[RAW DATA Boundary: Start]
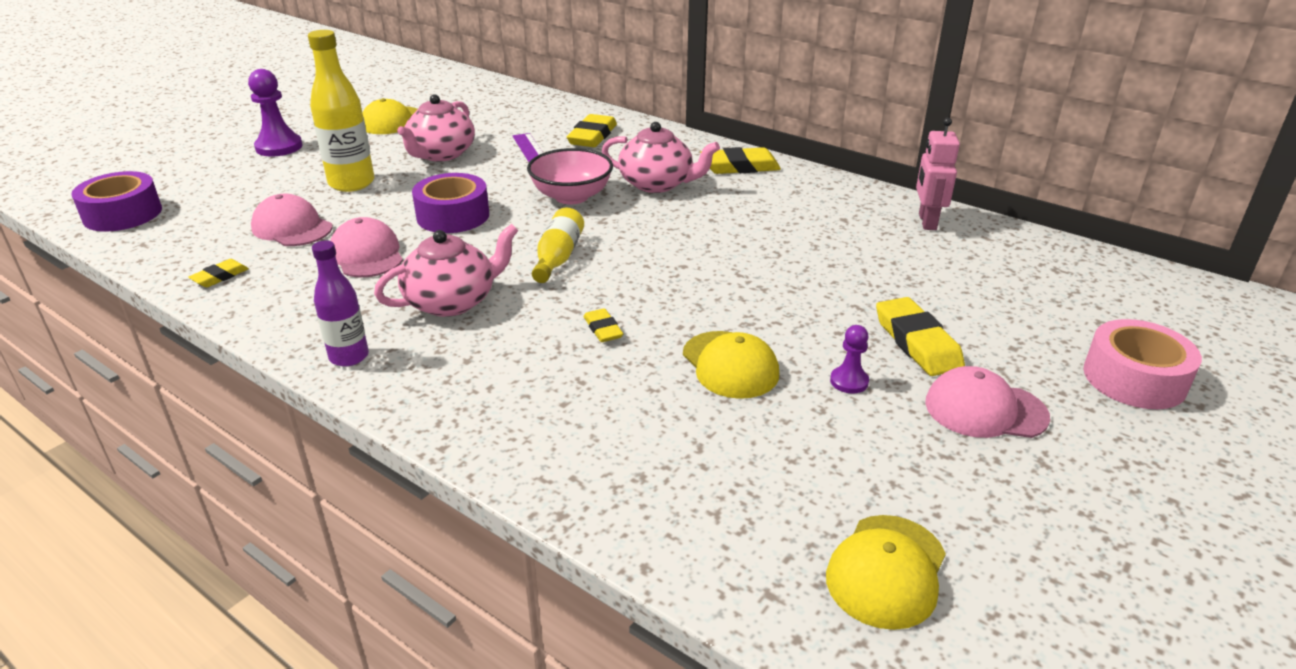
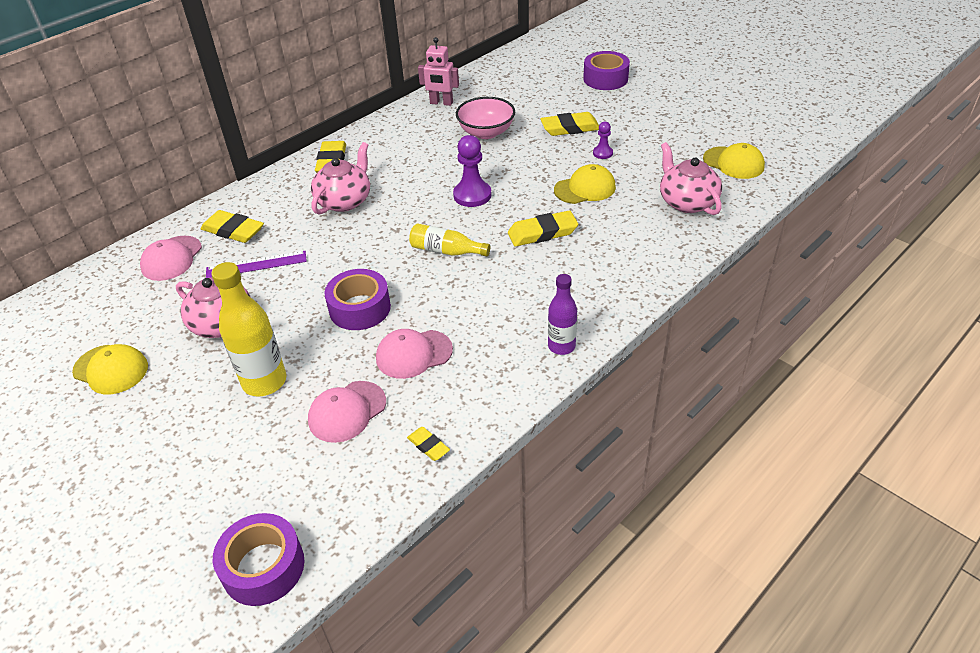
camera: 80 degrees left, 10 degrees up
purple pawn [248,69,302,157] -> purple pawn moved to [453,135,491,207]
pink teapot [374,224,519,317] -> pink teapot moved to [660,142,722,215]
pink bowl [527,148,613,204] -> pink bowl moved to [456,97,515,139]
yellow eraser [583,308,623,342] -> yellow eraser [508,211,578,246], size x1.82
pink cap [925,366,1050,438] -> pink cap moved to [140,236,202,281]
pink tape [1083,319,1202,409] -> purple tape [583,51,630,90]

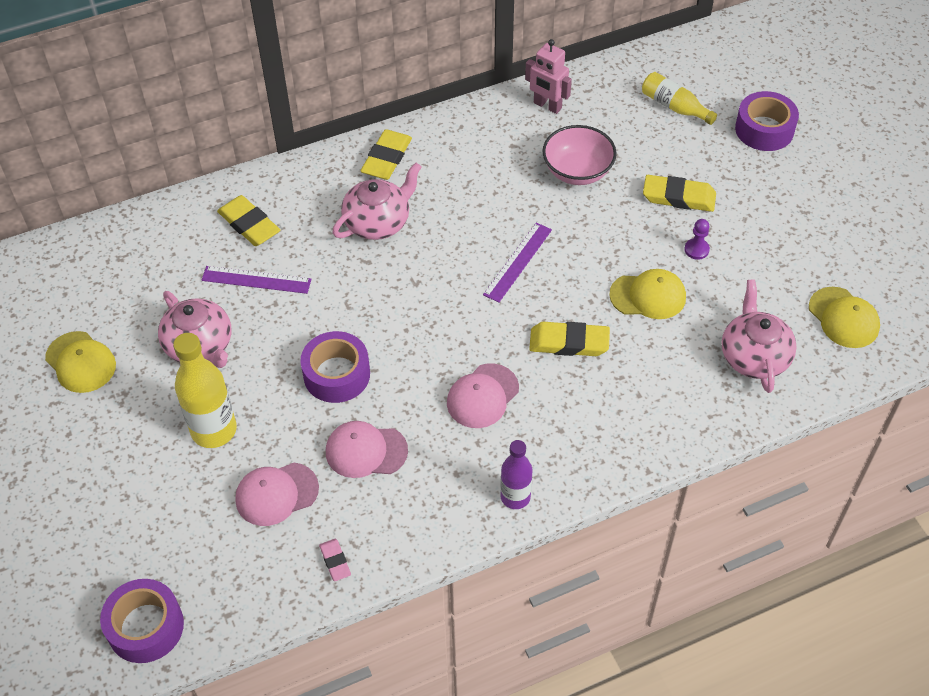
camera: 20 degrees right, 10 degrees up
pink cap [140,236,202,281] -> pink cap moved to [447,363,519,428]
yellow eraser [407,427,450,461] -> pink eraser [319,539,351,581]
yellow bottle [409,224,490,256] -> yellow bottle moved to [642,72,717,125]
purple pawn [453,135,491,207] -> purple ruler [483,223,552,303]

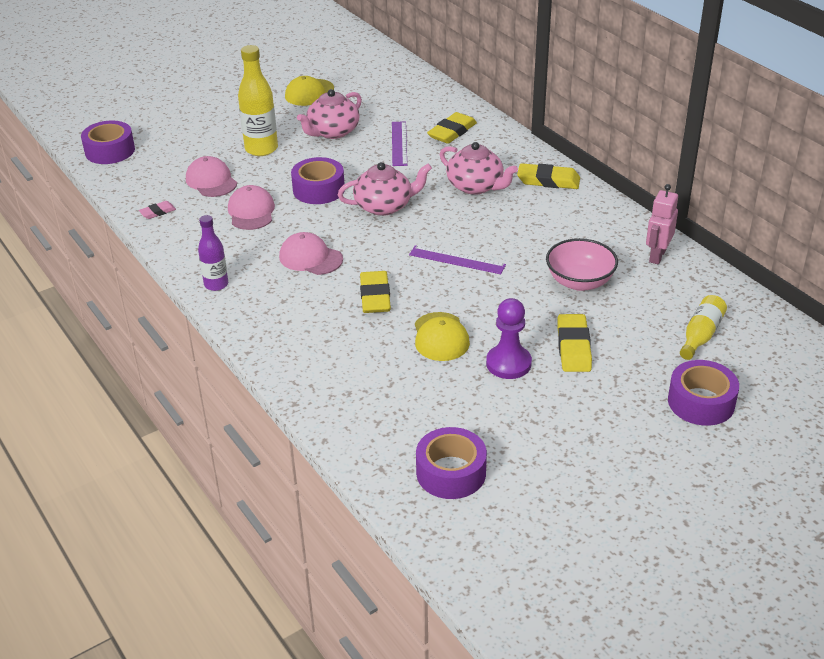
camera: 80 degrees right, 15 degrees down
purple pawn [684,219,710,260] -> purple pawn [486,298,532,379], size x1.82
pink teapot [722,279,797,393] -> pink teapot moved to [338,162,432,216]
yellow cap [809,287,880,348] -> purple tape [416,427,487,499]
[RAW DATA Boundary: End]
TASK REQUIREMENTS:
Pictures are to be dropped; the lines from the start of the entries above through the line with "yellow bottle [409,224,490,256]" are to be given again verbatim.

EXERCISE RESULT:
camera: 80 degrees left, 10 degrees up
purple pawn [248,69,302,157] -> purple pawn moved to [453,135,491,207]
pink teapot [374,224,519,317] -> pink teapot moved to [660,142,722,215]
pink bowl [527,148,613,204] -> pink bowl moved to [456,97,515,139]
yellow eraser [583,308,623,342] -> yellow eraser [508,211,578,246], size x1.82
pink cap [925,366,1050,438] -> pink cap moved to [140,236,202,281]
pink tape [1083,319,1202,409] -> purple tape [583,51,630,90]

camera: 20 degrees right, 10 degrees up
pink cap [140,236,202,281] -> pink cap moved to [447,363,519,428]
yellow eraser [407,427,450,461] -> pink eraser [319,539,351,581]
yellow bottle [409,224,490,256] -> yellow bottle moved to [642,72,717,125]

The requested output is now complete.